-- MATERIAL SHOWN follows --
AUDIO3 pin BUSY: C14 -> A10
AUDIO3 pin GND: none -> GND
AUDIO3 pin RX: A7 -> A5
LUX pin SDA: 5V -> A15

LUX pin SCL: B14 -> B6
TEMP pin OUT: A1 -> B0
-- MATERIAL SHOWN concluded --
-- MATERIAL SHOWN follows --
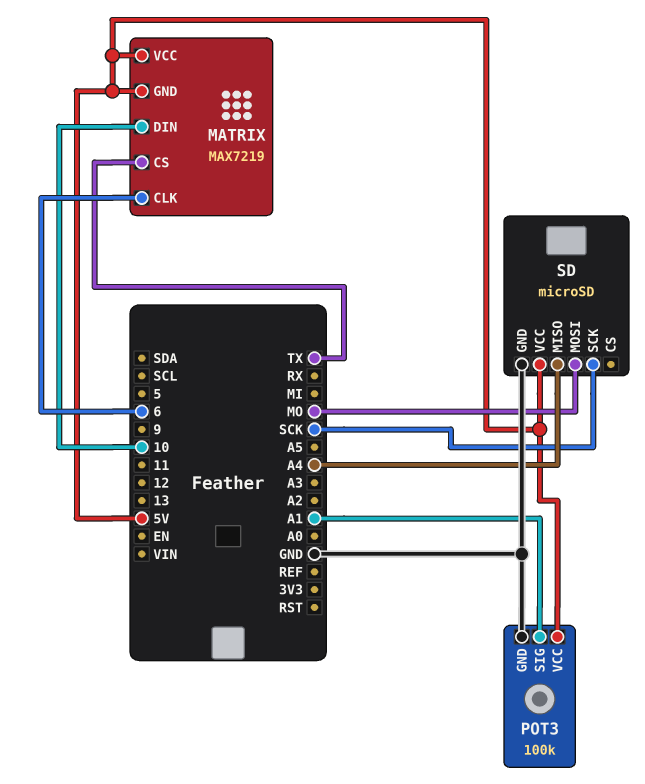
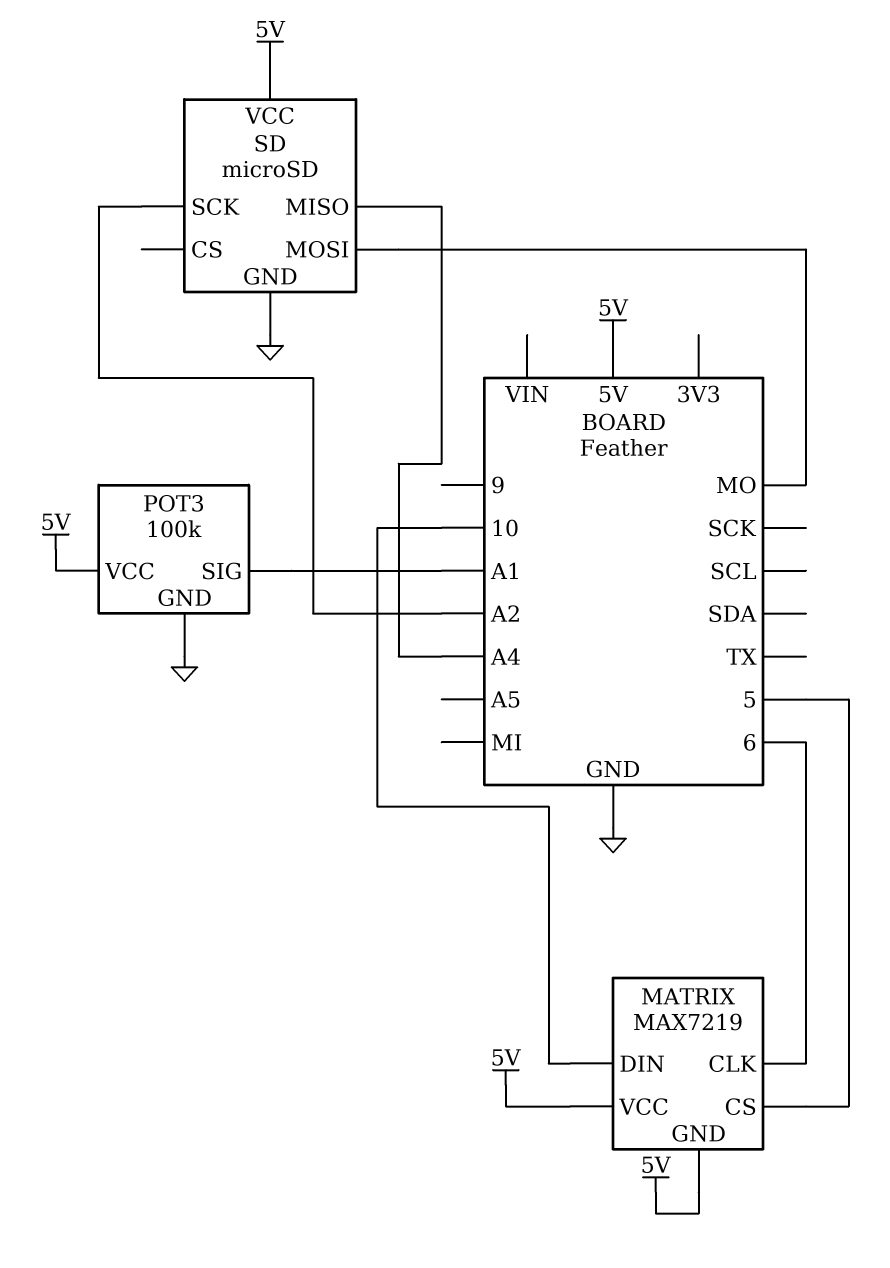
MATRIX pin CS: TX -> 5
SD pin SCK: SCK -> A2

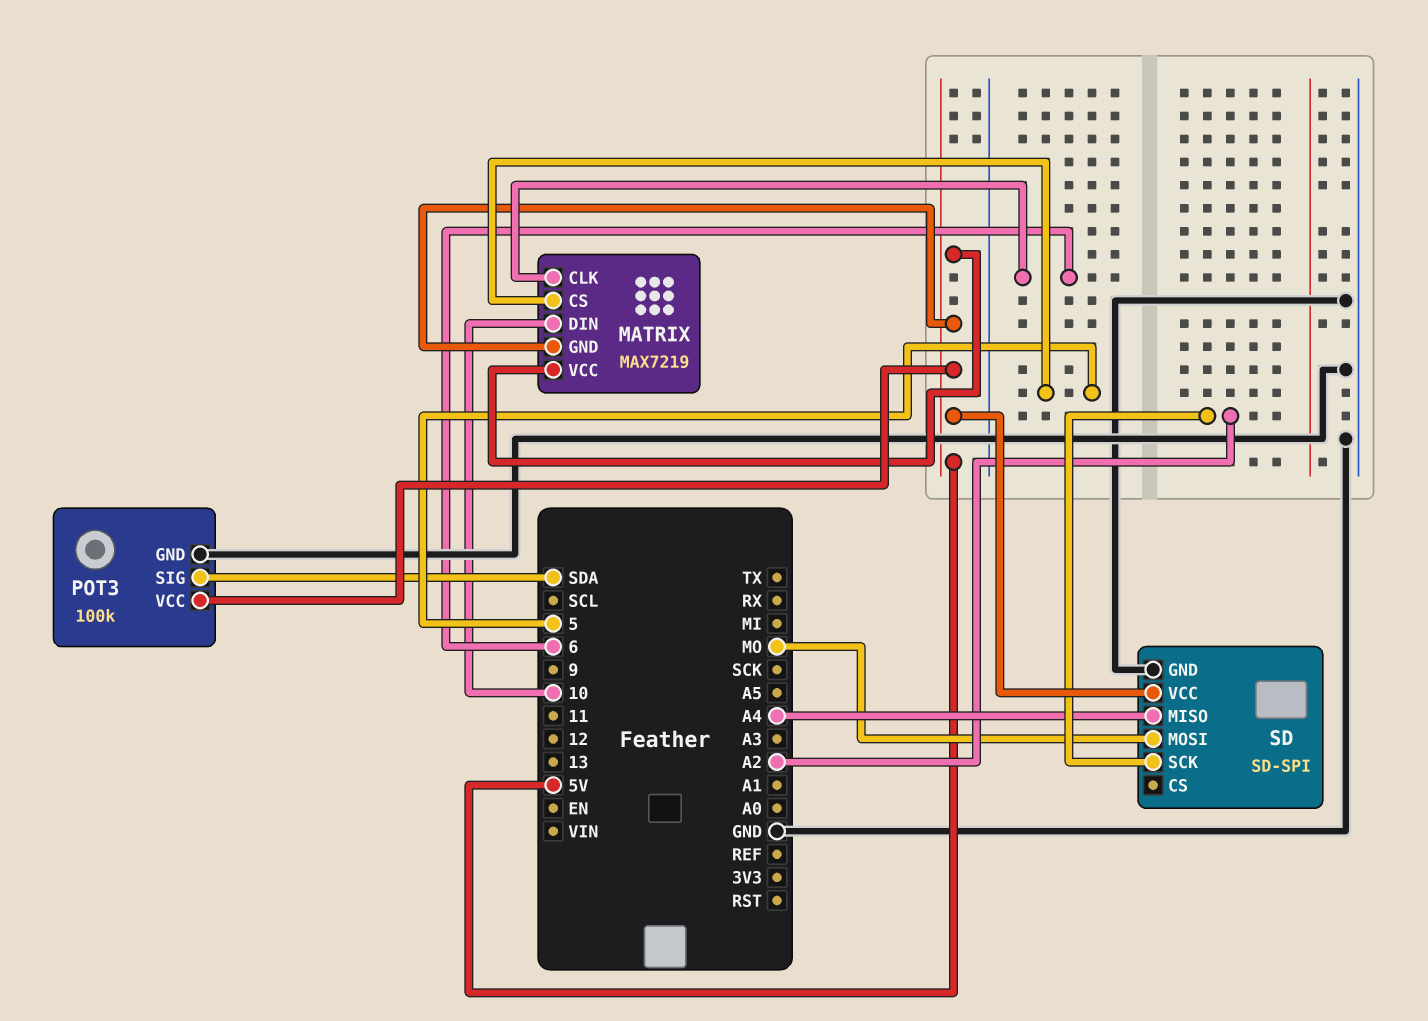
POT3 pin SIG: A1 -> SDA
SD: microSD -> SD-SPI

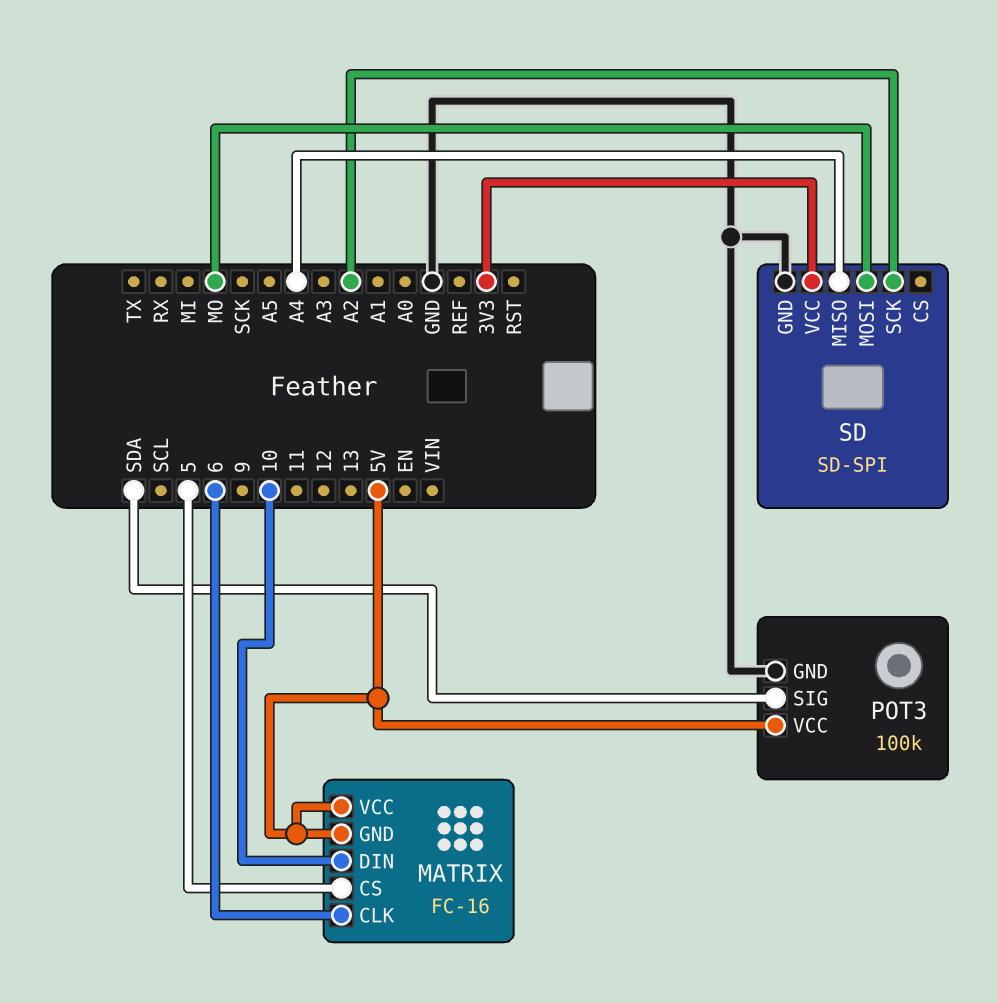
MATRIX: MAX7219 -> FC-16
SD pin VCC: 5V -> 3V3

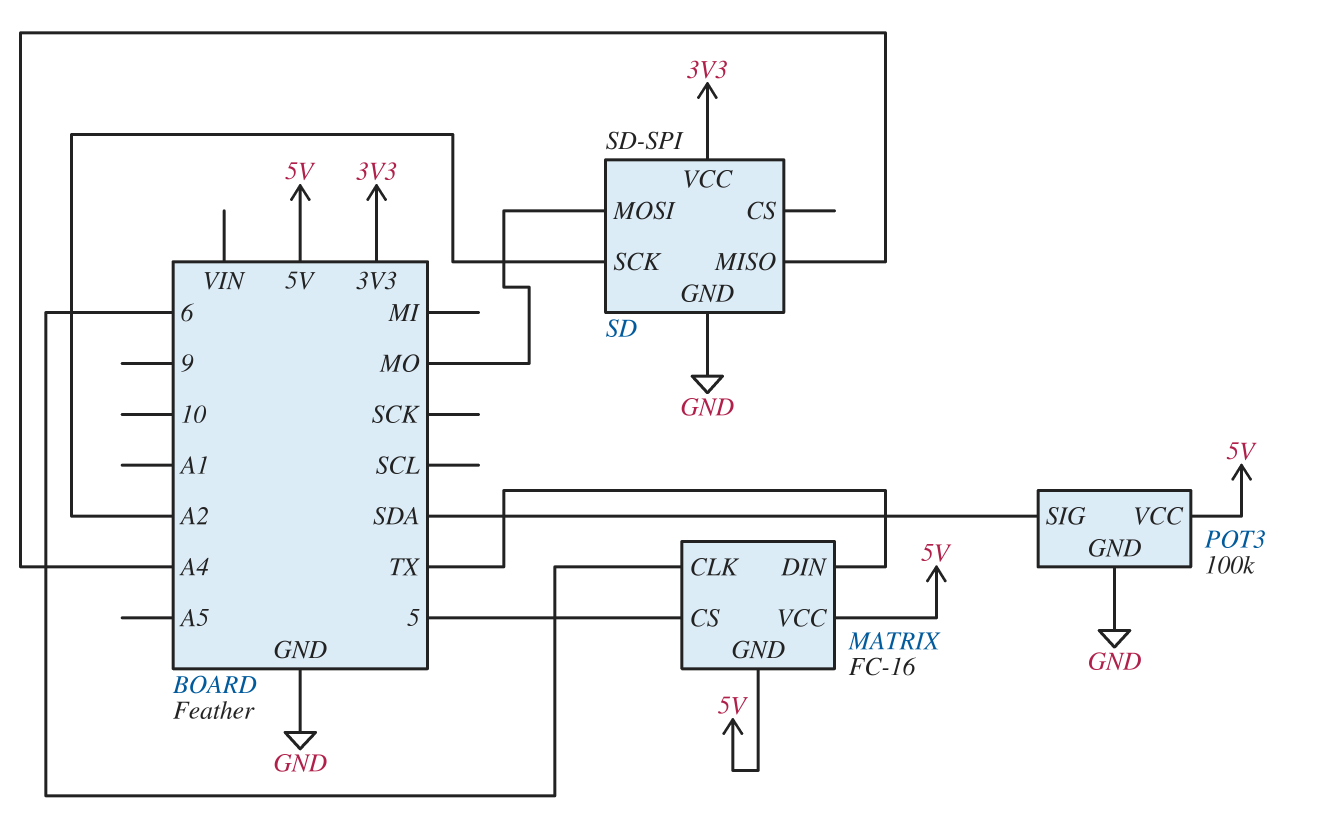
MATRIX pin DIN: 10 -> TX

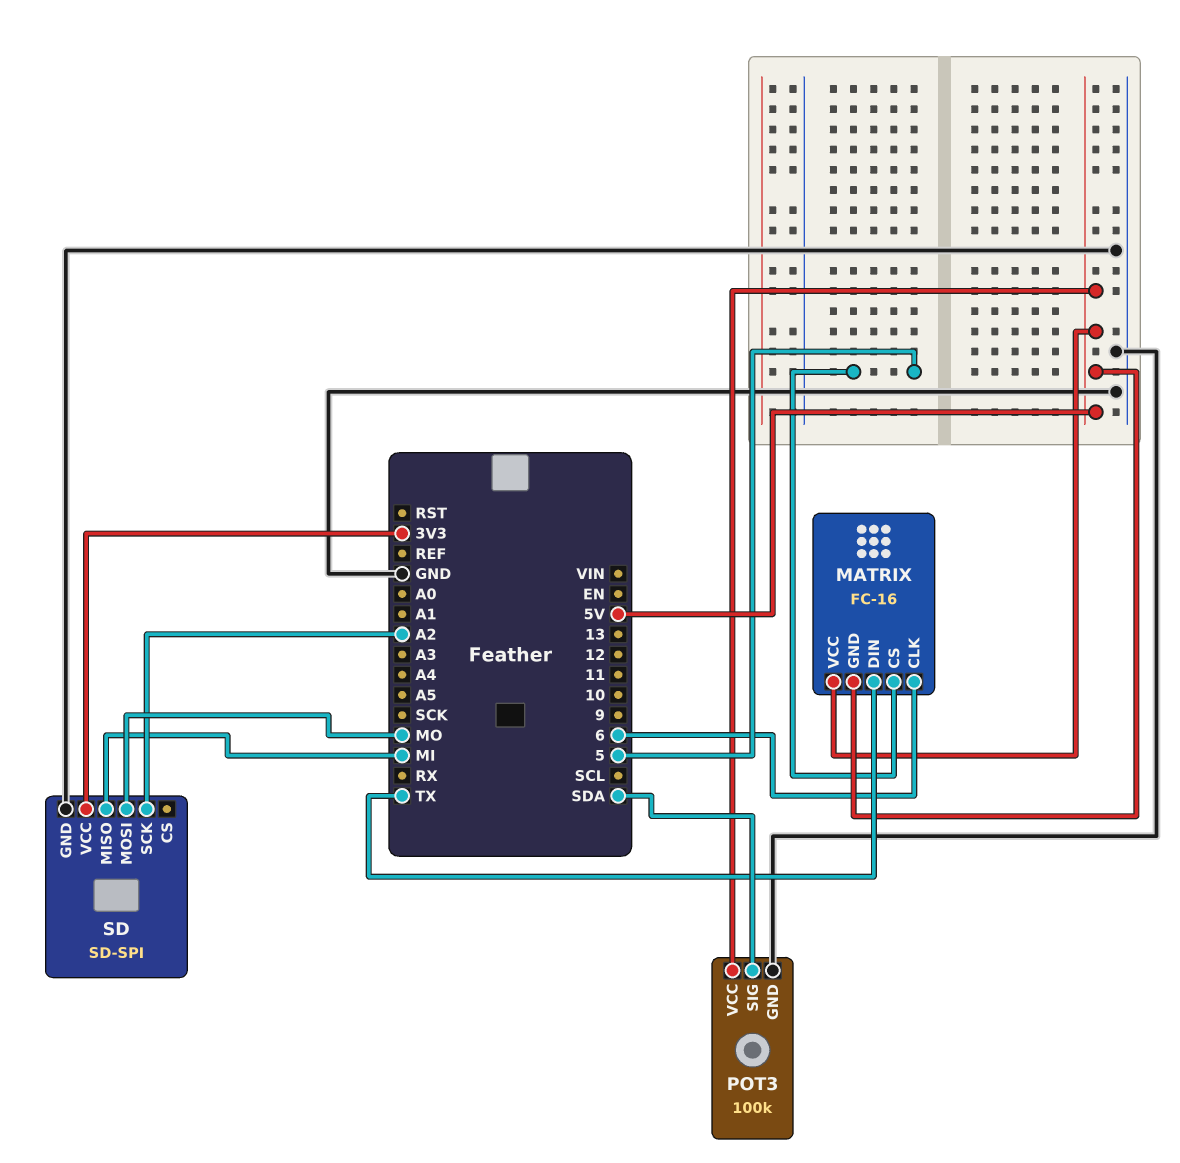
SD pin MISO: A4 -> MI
-- MATERIAL SHOWN concluded --
## WHAT THE EXERCISE ASKS:
Each line carrying the string "MATRIX" should be copied out from the entries.

## SOLUTION FOR THIS PROBLEM:
MATRIX pin CS: TX -> 5
MATRIX: MAX7219 -> FC-16
MATRIX pin DIN: 10 -> TX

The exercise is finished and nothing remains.